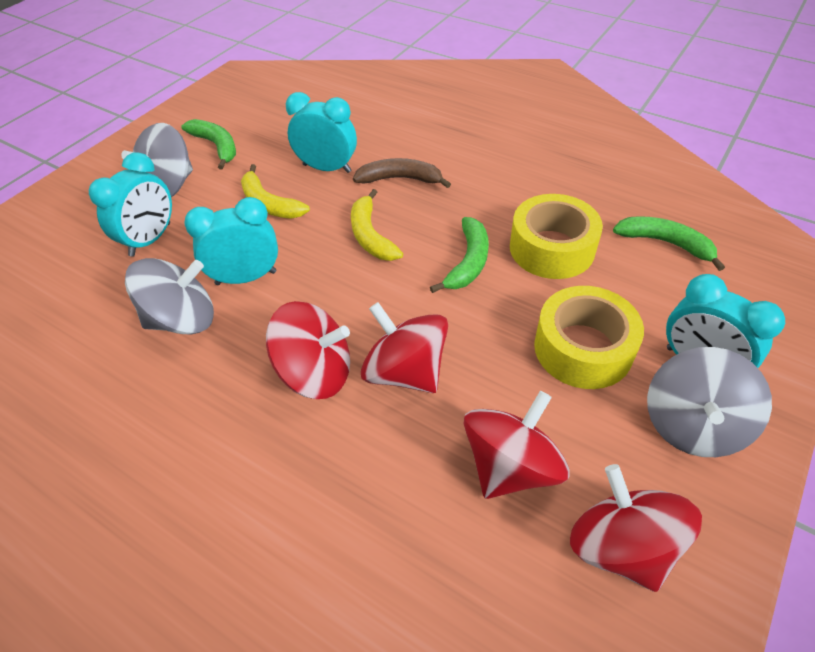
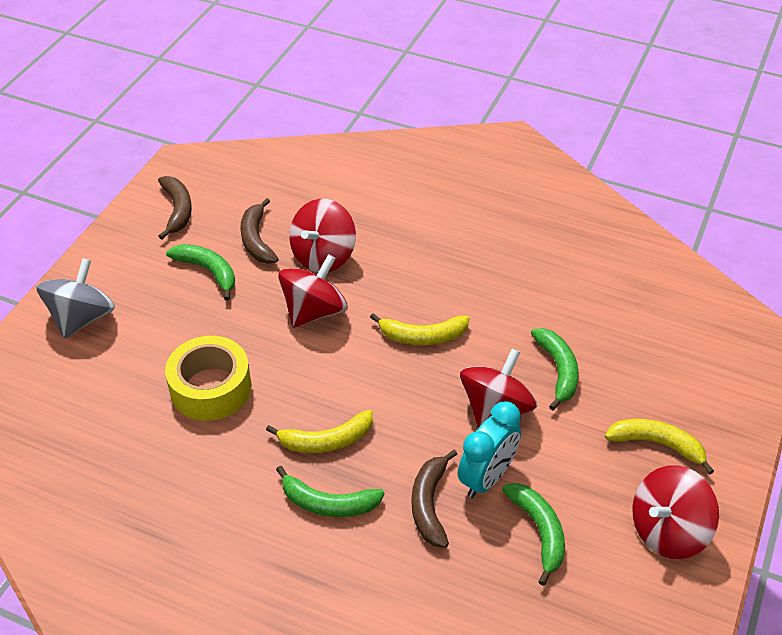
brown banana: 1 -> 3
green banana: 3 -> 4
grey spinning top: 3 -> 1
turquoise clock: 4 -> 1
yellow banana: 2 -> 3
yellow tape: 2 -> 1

= = =

> TASK DETAILS
Whenever a line of the data includes "banana", copy that line.

> ANSWER BOX
brown banana: 1 -> 3
green banana: 3 -> 4
yellow banana: 2 -> 3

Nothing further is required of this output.